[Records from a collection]
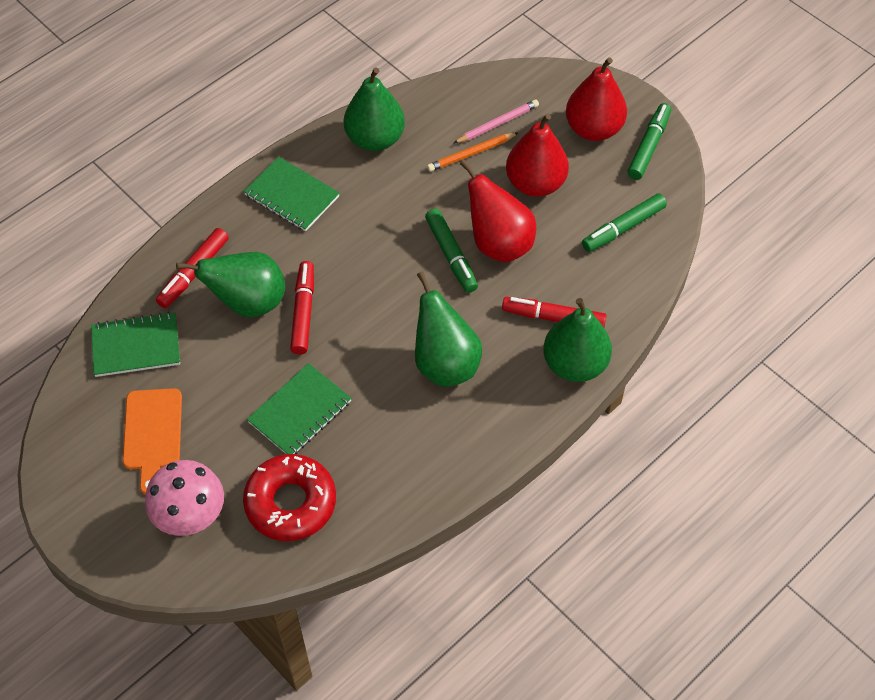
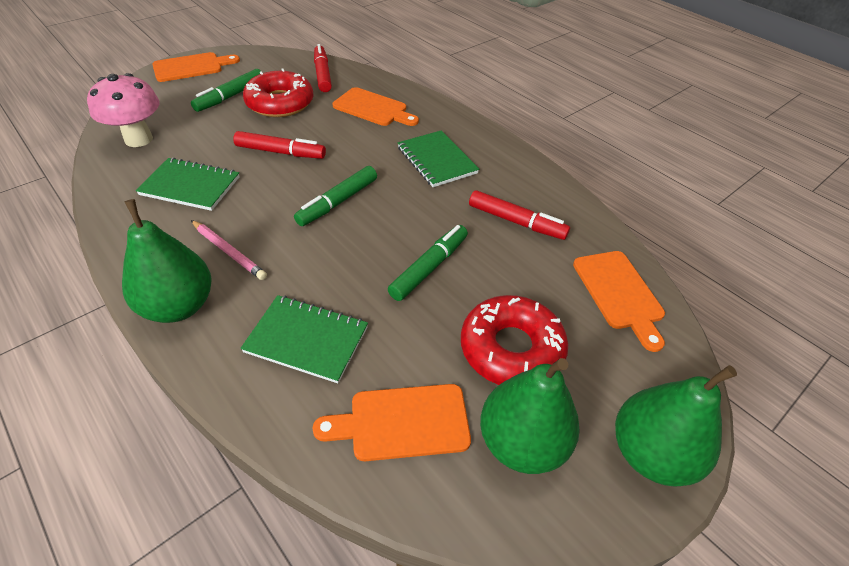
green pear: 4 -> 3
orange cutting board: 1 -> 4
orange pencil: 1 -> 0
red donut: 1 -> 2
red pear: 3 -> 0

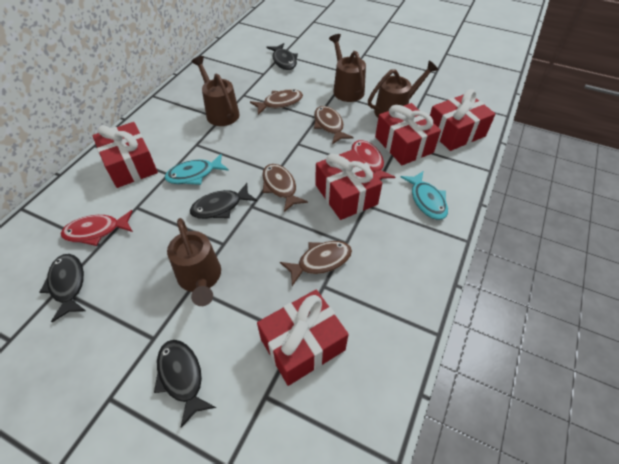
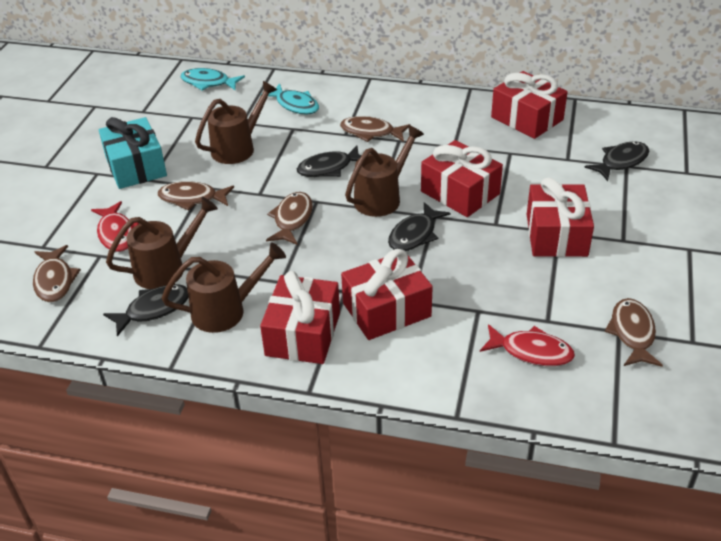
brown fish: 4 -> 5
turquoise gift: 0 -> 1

--

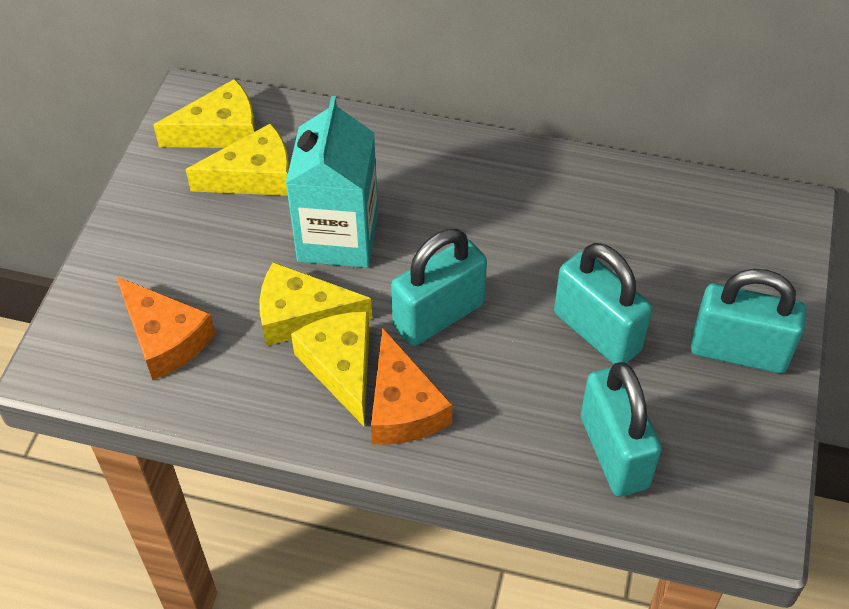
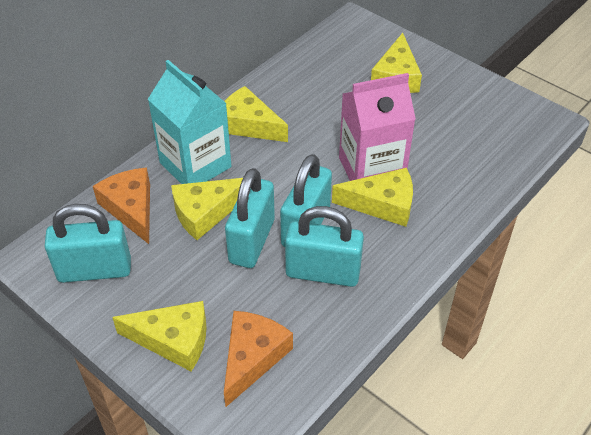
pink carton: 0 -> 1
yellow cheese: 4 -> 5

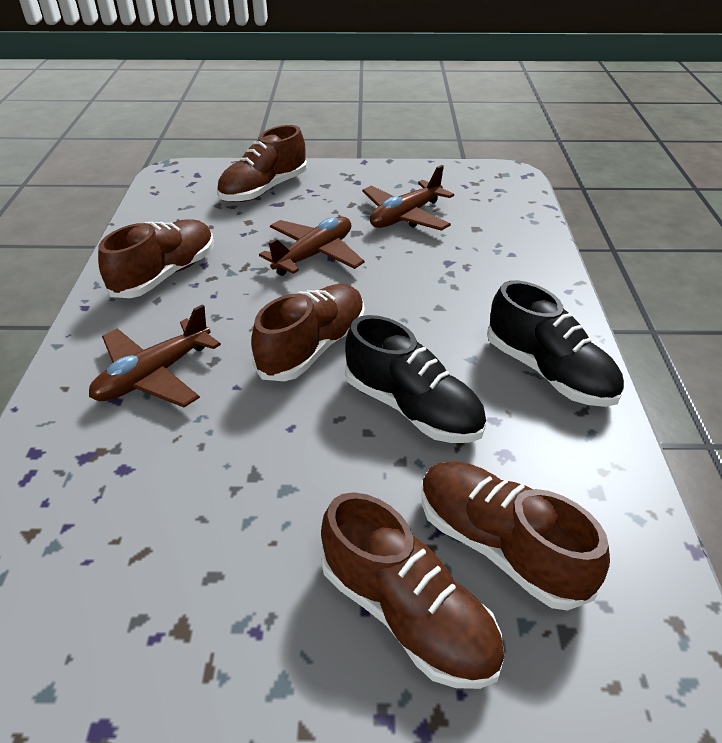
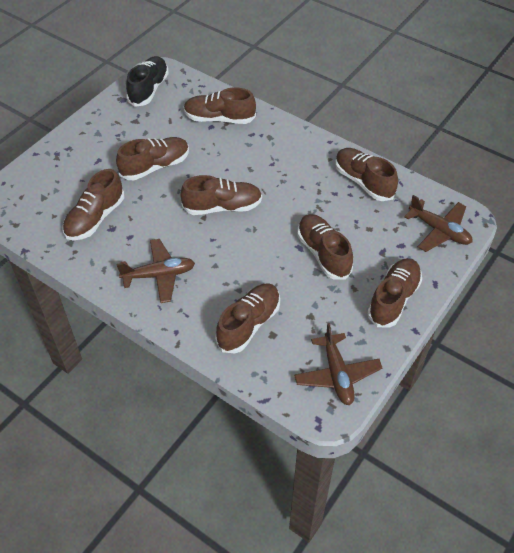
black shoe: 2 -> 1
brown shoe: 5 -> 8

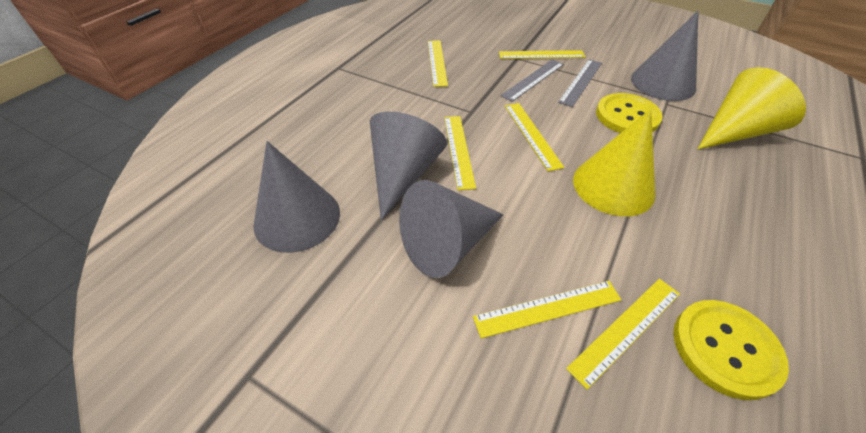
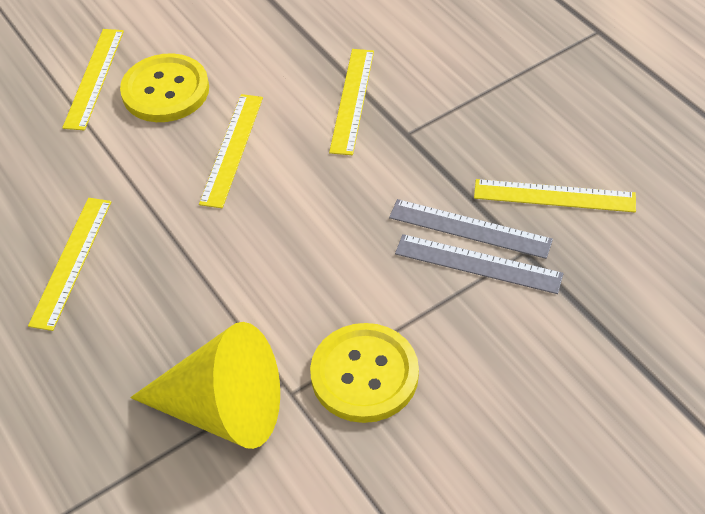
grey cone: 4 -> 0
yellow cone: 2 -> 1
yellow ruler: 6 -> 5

■ TASK OBJECTIVE ■
List the lines of the entries that include "orange".

■ WRITTEN RESPONSE ■
orange cutting board: 1 -> 4
orange pencil: 1 -> 0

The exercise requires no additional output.